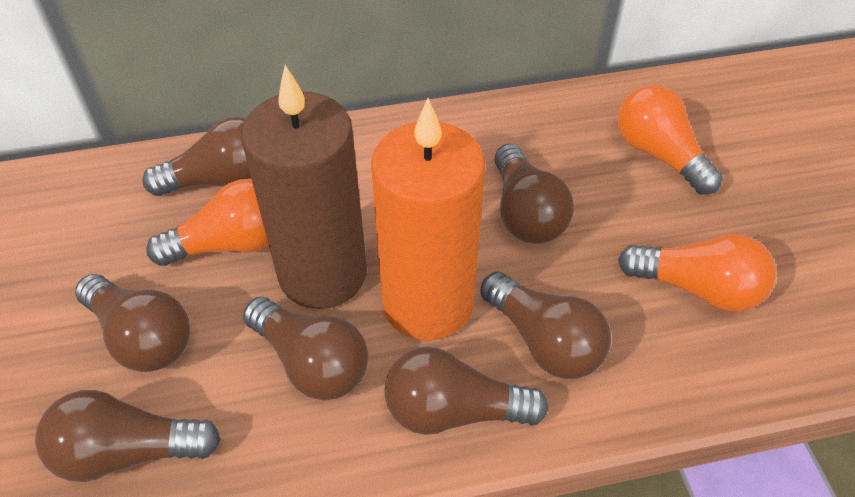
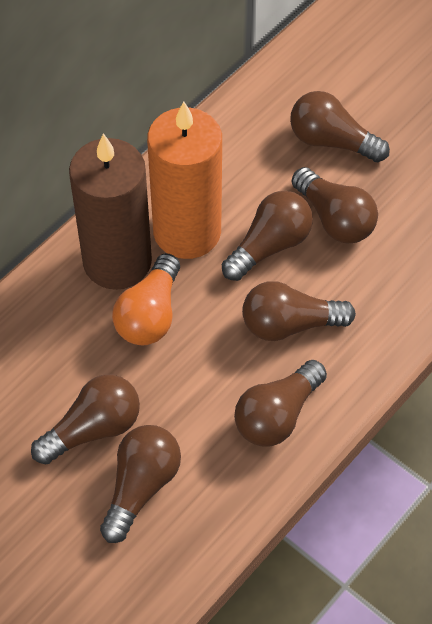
orange light bulb: 3 -> 1

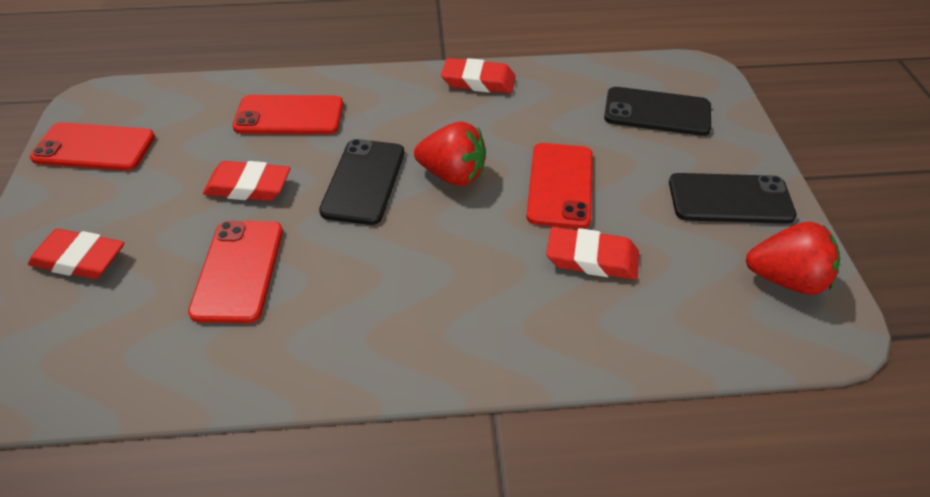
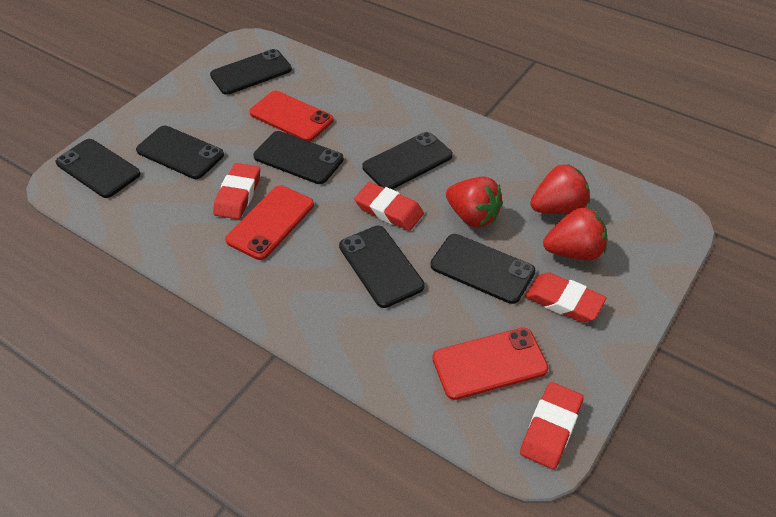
black phone: 3 -> 7
red phone: 4 -> 3
red strawberry: 2 -> 3

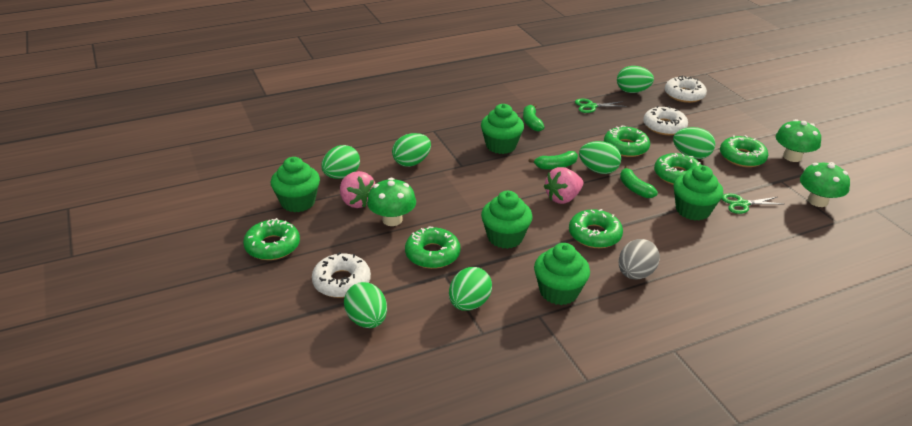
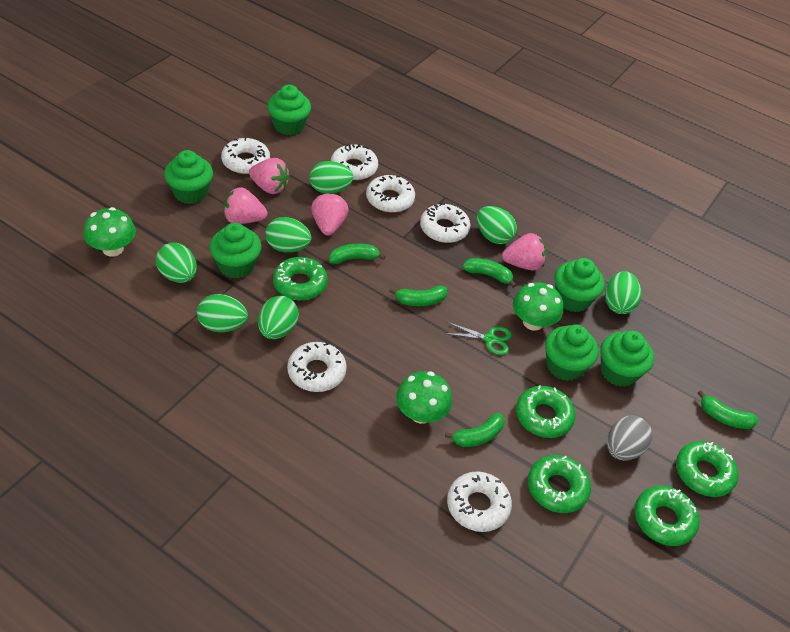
green banana: 3 -> 5
green cupcake: 5 -> 6
green donut: 6 -> 5
green scissors: 2 -> 1
pink strawberry: 2 -> 4
white donut: 3 -> 6

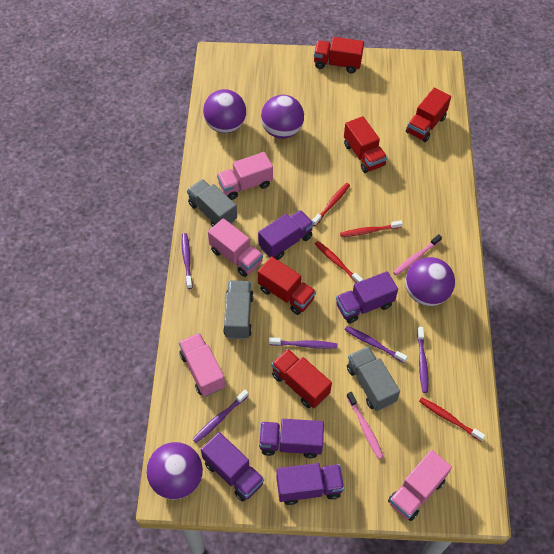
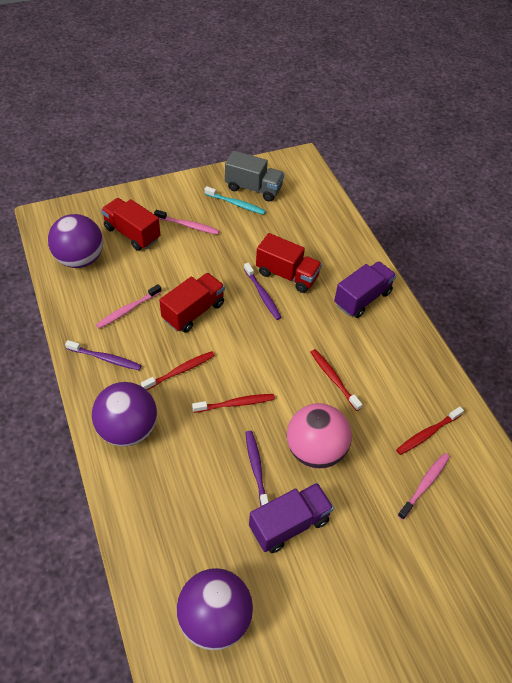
grey truck: 3 -> 1
pink ball: 0 -> 1
pink toothbrush: 2 -> 3
pink truck: 4 -> 0
purple ball: 4 -> 3
purple toothbrush: 5 -> 3
purple truck: 5 -> 2
red truck: 5 -> 3
turquoise toothbrush: 0 -> 1

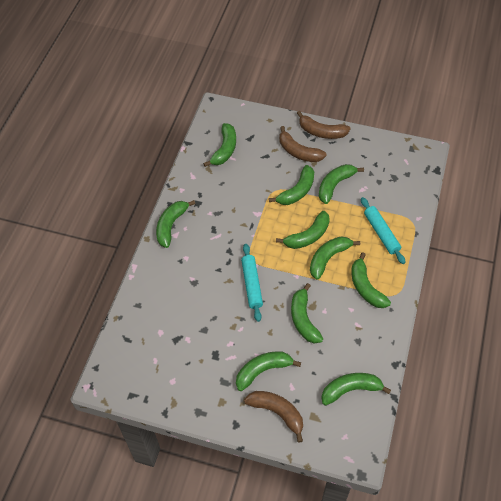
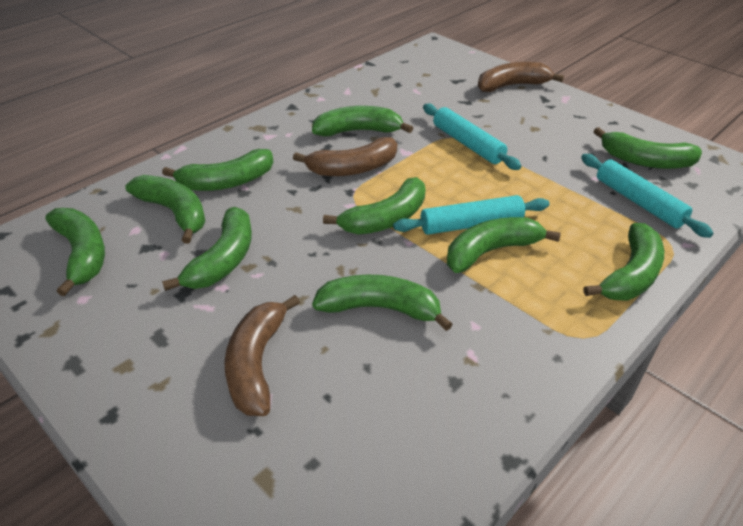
turquoise rolling pin: 2 -> 3

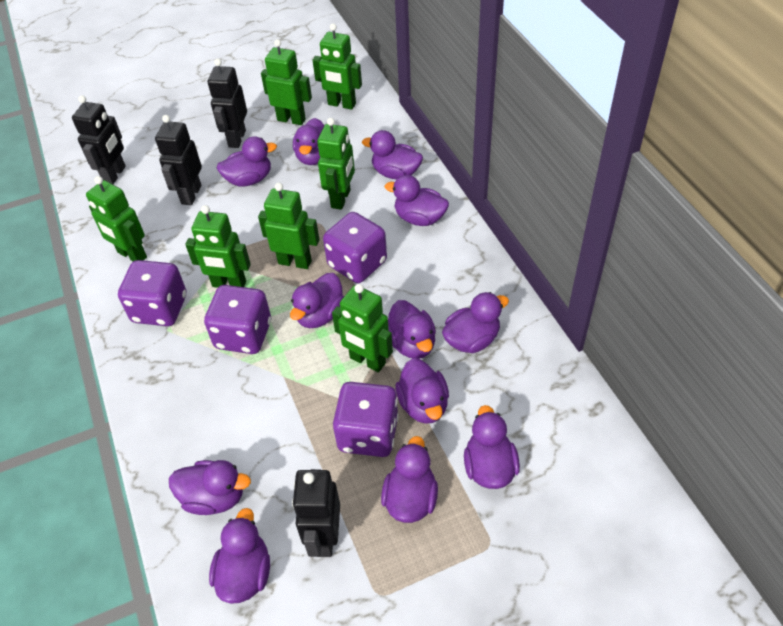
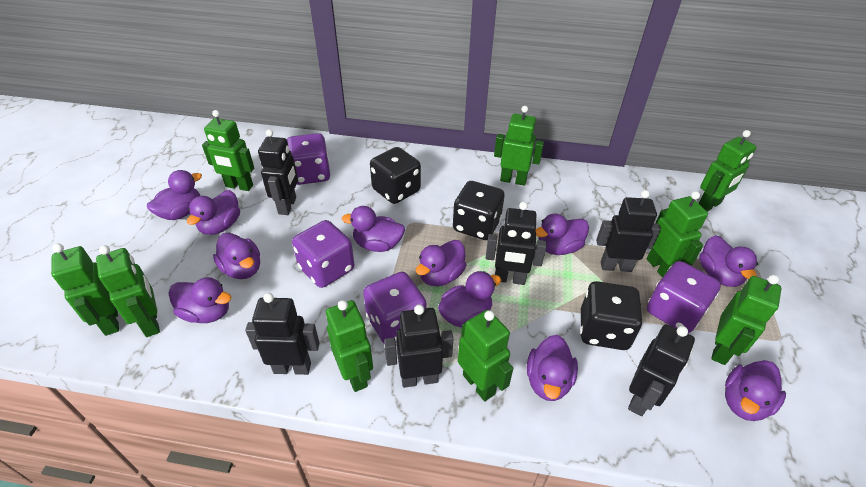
black dice: 0 -> 3
black robot: 4 -> 6
green robot: 7 -> 9
purple duck: 12 -> 11

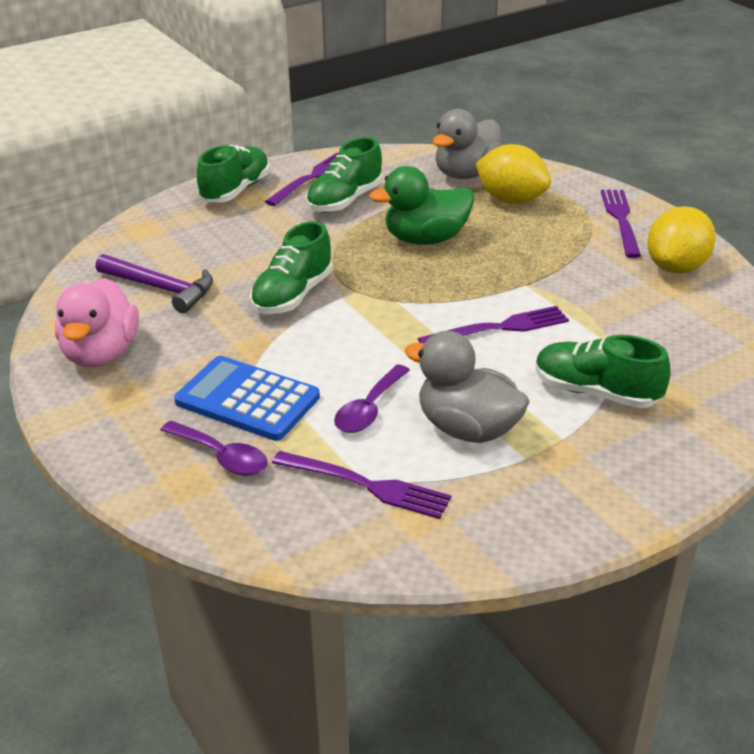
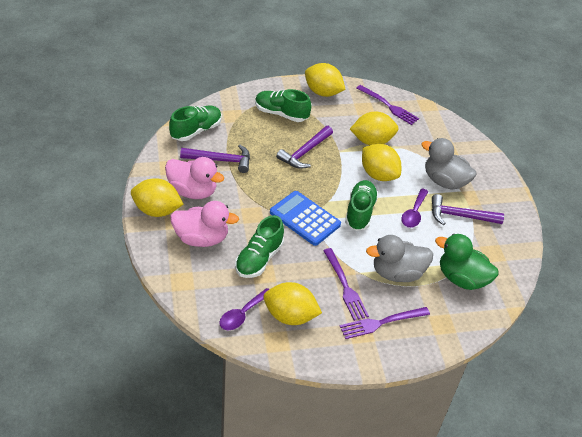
pink duck: 1 -> 2
purple fork: 4 -> 3
purple hammer: 1 -> 3
yellow lemon: 2 -> 5

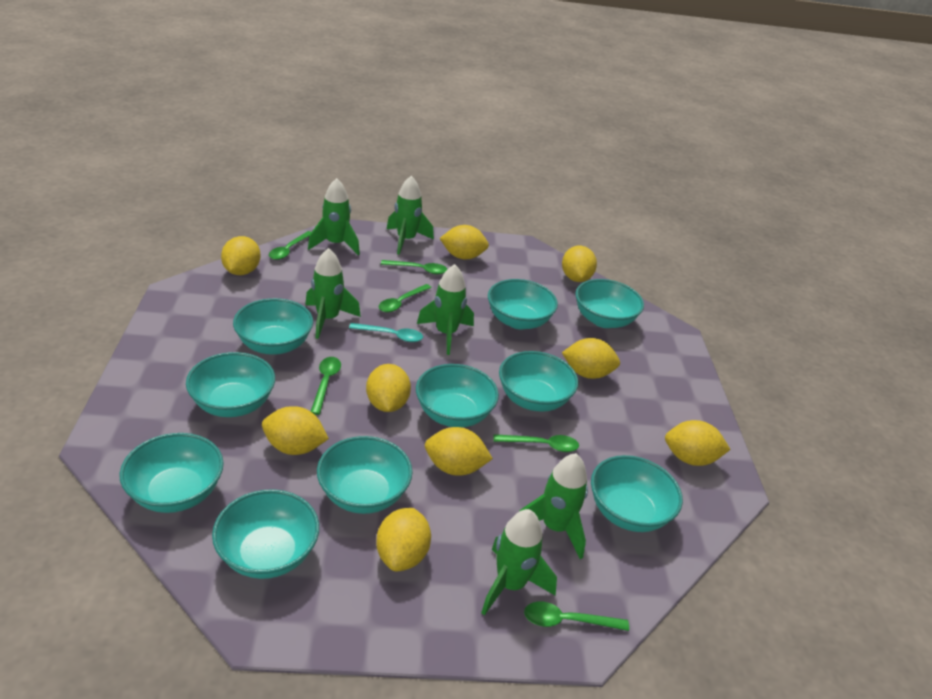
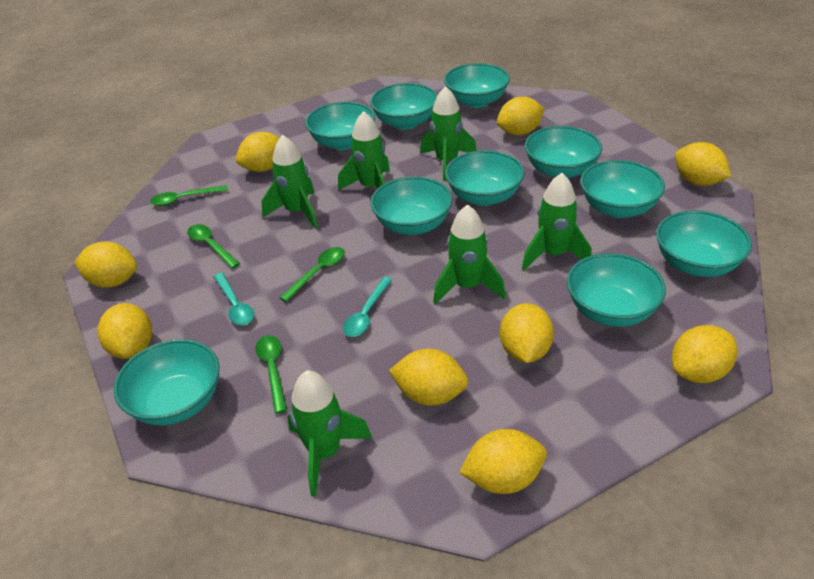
green spoon: 6 -> 4
turquoise spoon: 1 -> 2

________

Each record above is to be copied exactly. Drop the pictures.

orange light bulb: 3 -> 1

black phone: 3 -> 7
red phone: 4 -> 3
red strawberry: 2 -> 3

green banana: 3 -> 5
green cupcake: 5 -> 6
green donut: 6 -> 5
green scissors: 2 -> 1
pink strawberry: 2 -> 4
white donut: 3 -> 6

grey truck: 3 -> 1
pink ball: 0 -> 1
pink toothbrush: 2 -> 3
pink truck: 4 -> 0
purple ball: 4 -> 3
purple toothbrush: 5 -> 3
purple truck: 5 -> 2
red truck: 5 -> 3
turquoise toothbrush: 0 -> 1

turquoise rolling pin: 2 -> 3

black dice: 0 -> 3
black robot: 4 -> 6
green robot: 7 -> 9
purple duck: 12 -> 11

pink duck: 1 -> 2
purple fork: 4 -> 3
purple hammer: 1 -> 3
yellow lemon: 2 -> 5

green spoon: 6 -> 4
turquoise spoon: 1 -> 2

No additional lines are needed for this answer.